**INPUT MATERIAL**
========================================================================
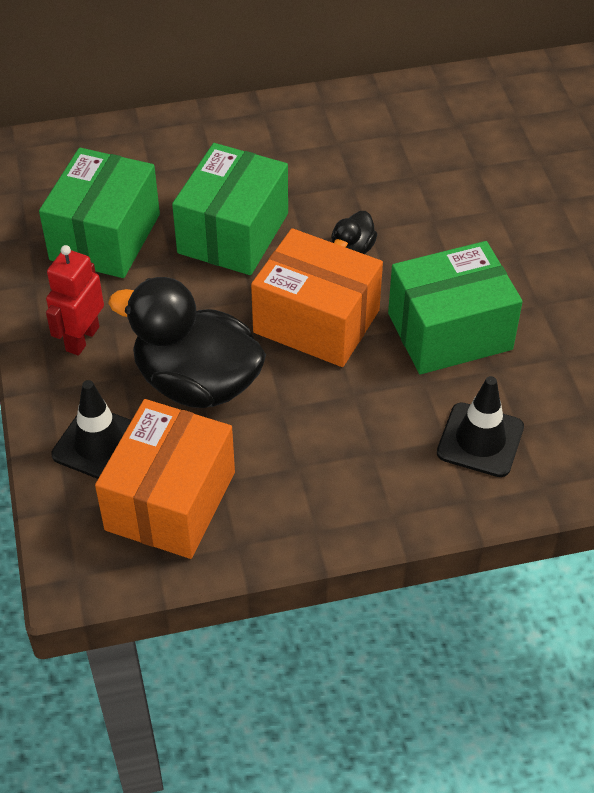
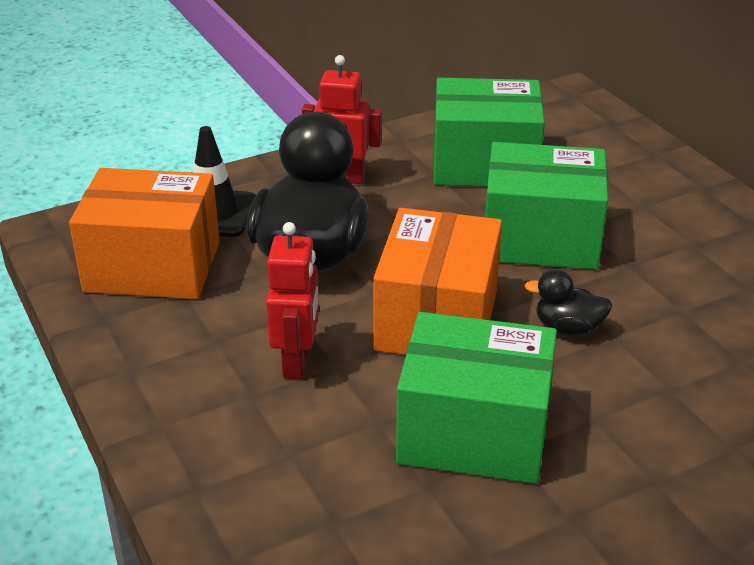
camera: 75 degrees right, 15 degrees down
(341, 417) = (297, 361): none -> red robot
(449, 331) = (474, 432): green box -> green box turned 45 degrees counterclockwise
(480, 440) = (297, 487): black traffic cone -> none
========================================================================
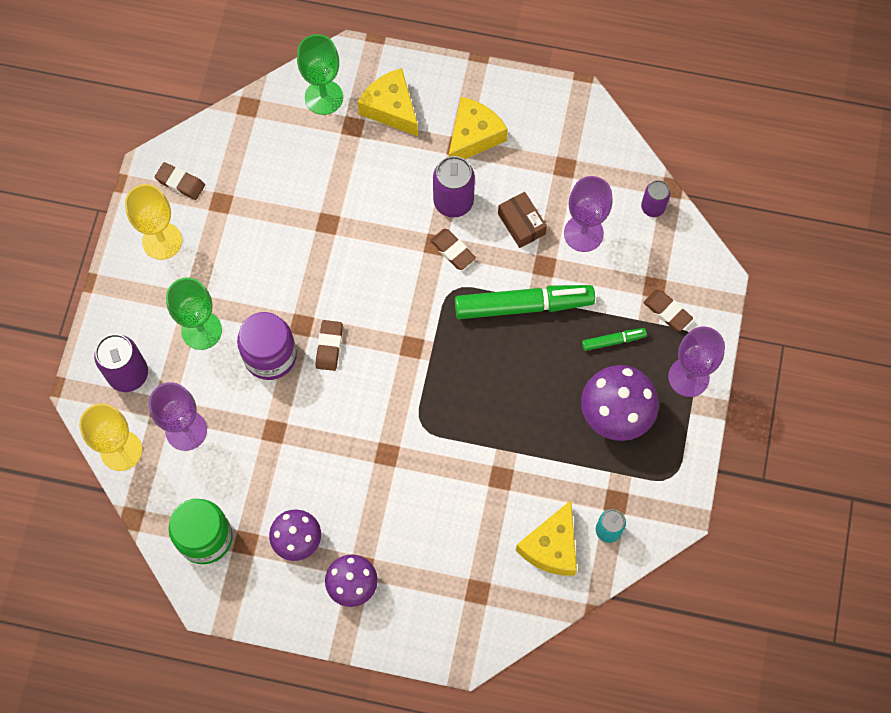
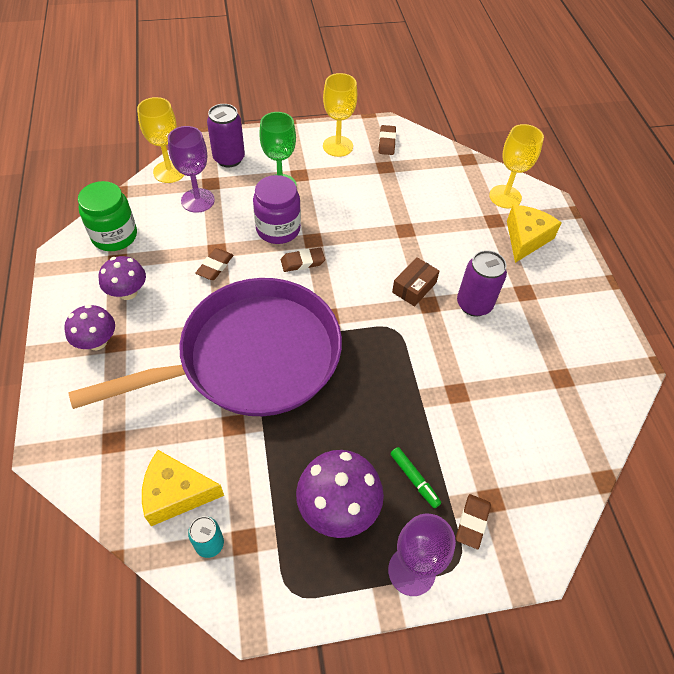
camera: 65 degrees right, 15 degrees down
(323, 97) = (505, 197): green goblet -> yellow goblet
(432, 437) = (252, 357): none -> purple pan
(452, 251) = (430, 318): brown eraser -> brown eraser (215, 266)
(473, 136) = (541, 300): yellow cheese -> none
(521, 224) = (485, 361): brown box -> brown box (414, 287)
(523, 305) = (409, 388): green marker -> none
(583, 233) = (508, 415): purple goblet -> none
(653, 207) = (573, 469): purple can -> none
========================================================================
**AIM OF THE EXERCISE**
Please reproduce, exactly as they appear above, the lines from the line containing "camera: 75 degrees right, 15 degrees down" up to and including the line containing "(480, 440) = (297, 487): black".

**EXERCISE OUTPUT**
camera: 75 degrees right, 15 degrees down
(341, 417) = (297, 361): none -> red robot
(449, 331) = (474, 432): green box -> green box turned 45 degrees counterclockwise
(480, 440) = (297, 487): black traffic cone -> none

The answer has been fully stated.